#### Directions for this task:
If a record holds a picture, leave the picture out, but write out everything else exactly.

#### Material provided:
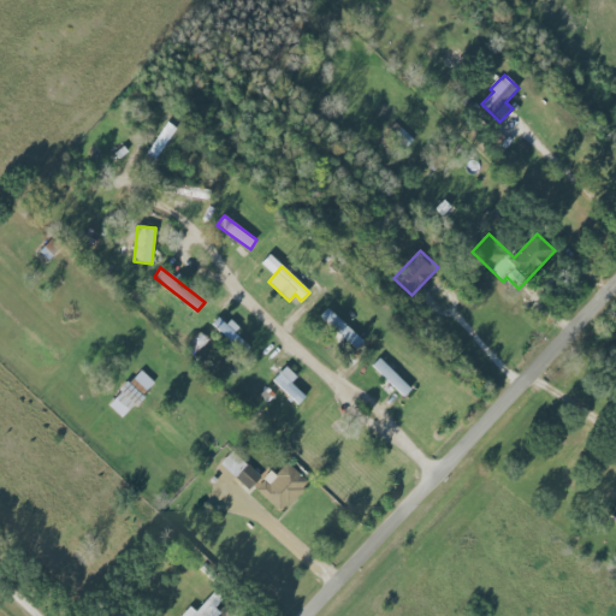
[(365,338),(326,309),(317,320),(342,341),(343,338),(356,349),(365,338)]
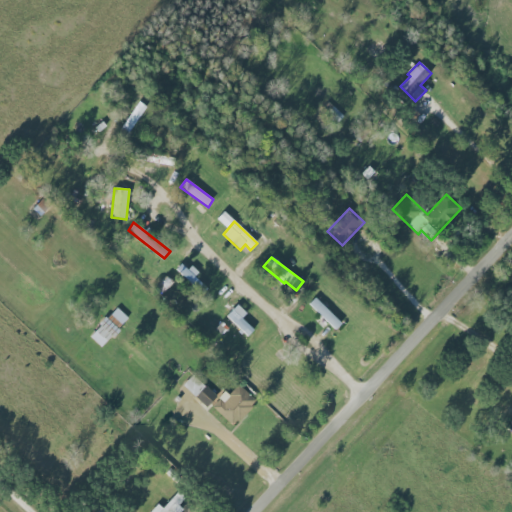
[(200,291),(205,286),(195,277),(197,275),(183,262),(176,270),(200,291)]
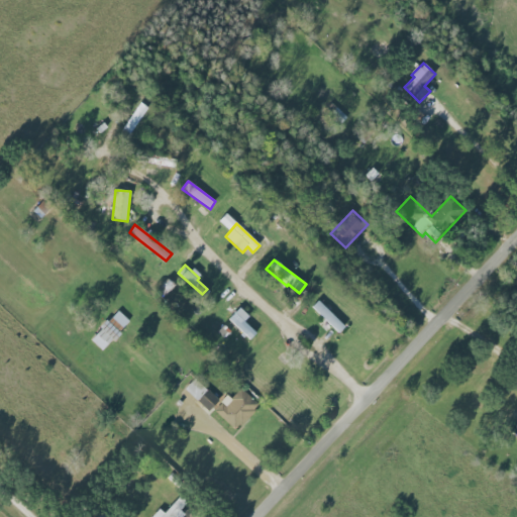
[(338,333),(344,327),(319,300),(313,306),(338,333)]
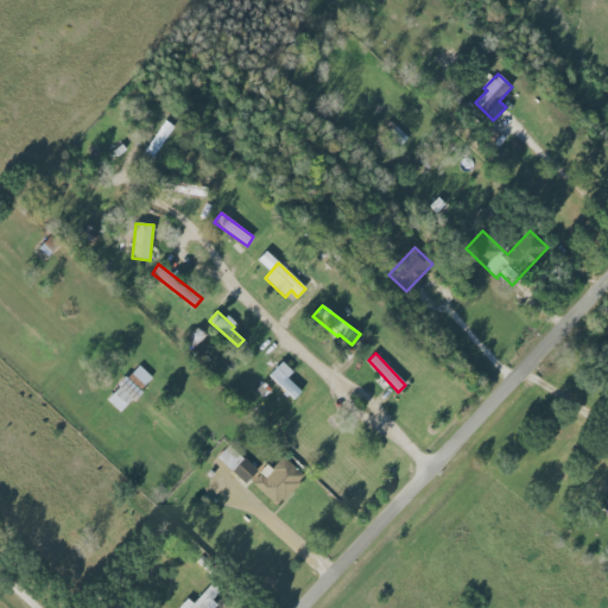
[(302,392),(287,378),(293,372),(282,361),(268,375),(295,399),(302,392)]
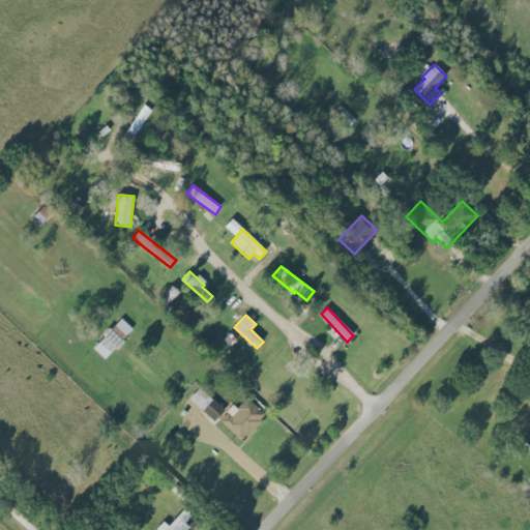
[(111,355),(134,330),(121,318),(97,343),(111,355)]
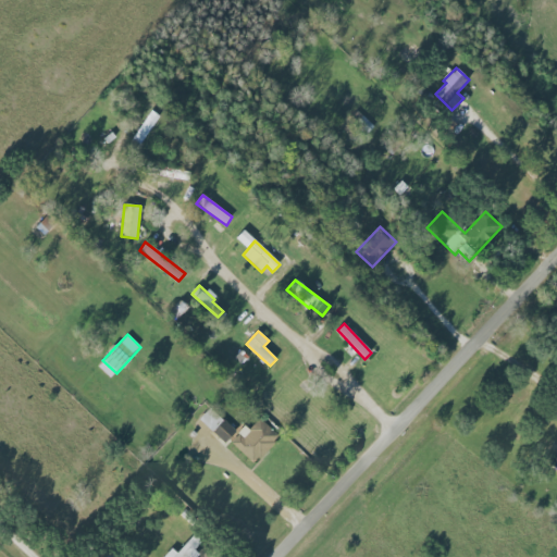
[(199,419),(223,444),(235,433),(211,407),(199,419)]
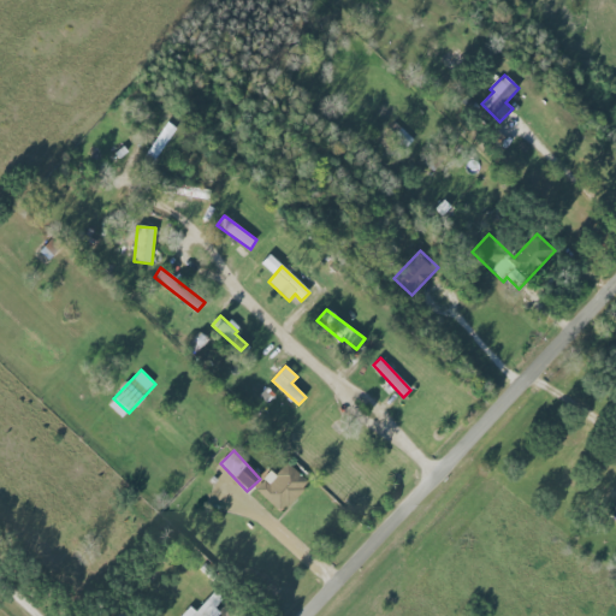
[(309,483),(286,462),(276,474),(272,471),(255,490),(280,514),(309,483)]
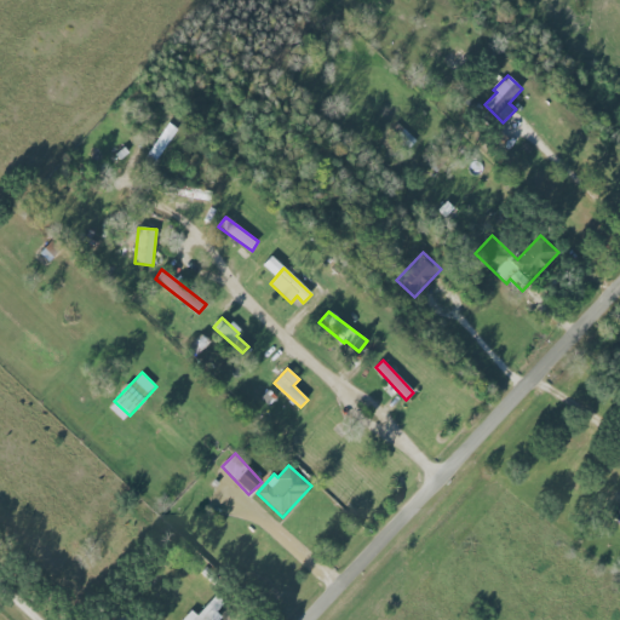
[(607,517),(619,521),(619,492),(615,492),(607,517)]
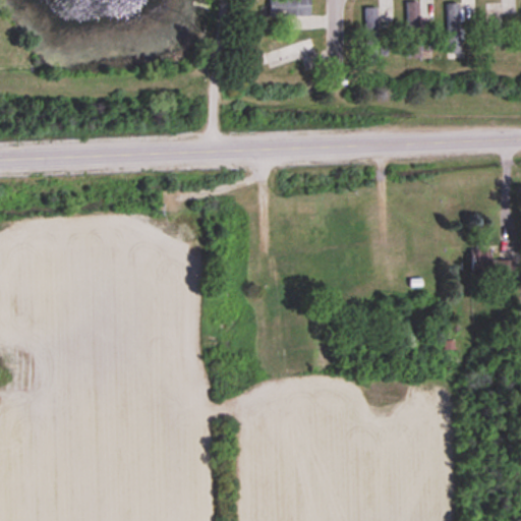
[(309,16),(309,0),(269,0),(269,16),(309,16)]
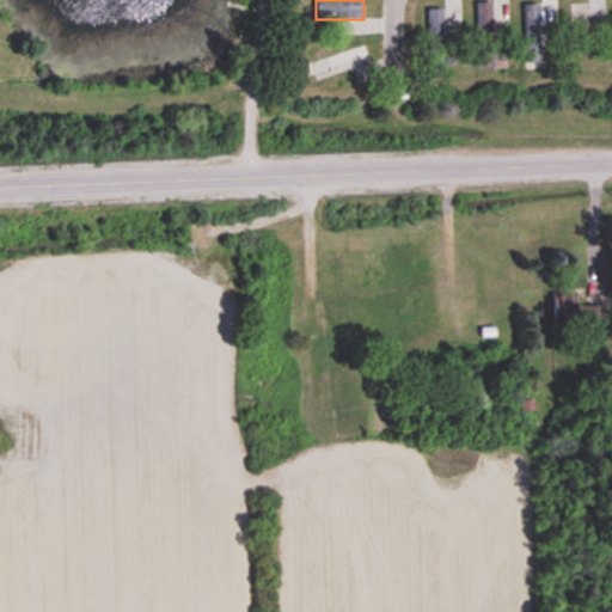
[(493,2),(478,2),(478,68),(493,68),(493,2)]
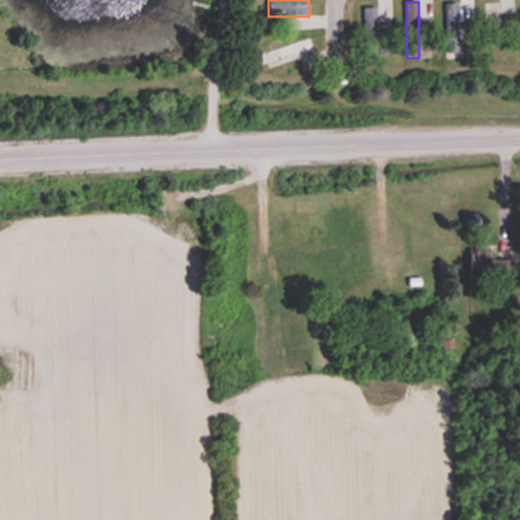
[(459,4),(446,4),(446,54),(459,54),(459,4)]
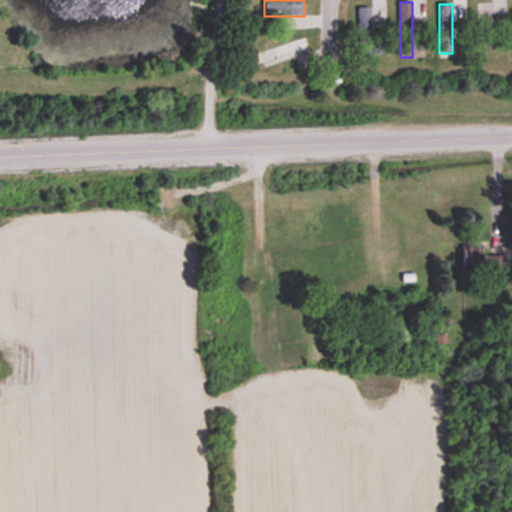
[(370,56),(370,8),(359,8),(359,56),(370,56)]
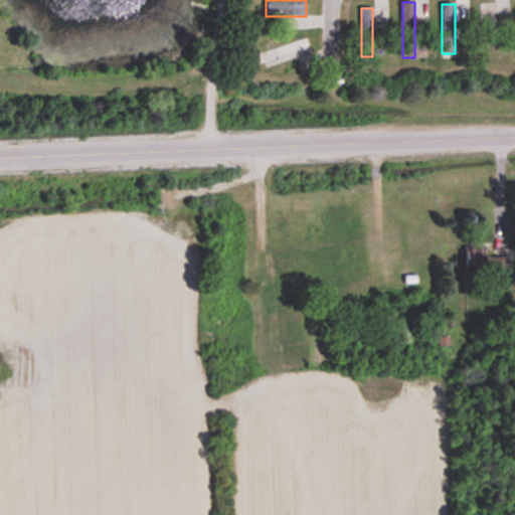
[(256,54),(260,64),(311,49),(308,39),(256,54)]
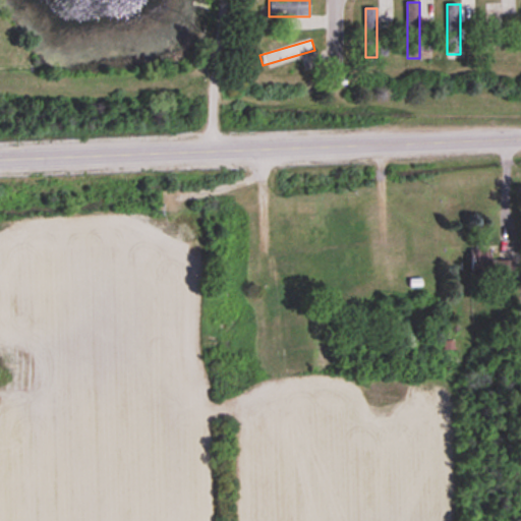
[(470,250),(469,277),(514,278),(514,261),(487,261),(487,250),(470,250)]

#### Problem solution:
[(365,338),(326,309),(317,320),(342,341),(343,338),(356,349),(365,338)]
[(200,291),(205,286),(195,277),(197,275),(183,262),(176,270),(200,291)]
[(338,333),(344,327),(319,300),(313,306),(338,333)]
[(302,392),(287,378),(293,372),(282,361),(268,375),(295,399),(302,392)]
[(111,355),(134,330),(121,318),(97,343),(111,355)]
[(199,419),(223,444),(235,433),(211,407),(199,419)]
[(309,483),(286,462),(276,474),(272,471),(255,490),(280,514),(309,483)]
[(607,517),(619,521),(619,492),(615,492),(607,517)]
[(309,16),(309,0),(269,0),(269,16),(309,16)]
[(493,2),(478,2),(478,68),(493,68),(493,2)]
[(459,4),(446,4),(446,54),(459,54),(459,4)]
[(370,56),(370,8),(359,8),(359,56),(370,56)]
[(256,54),(260,64),(311,49),(308,39),(256,54)]
[(470,250),(469,277),(514,278),(514,261),(487,261),(487,250),(470,250)]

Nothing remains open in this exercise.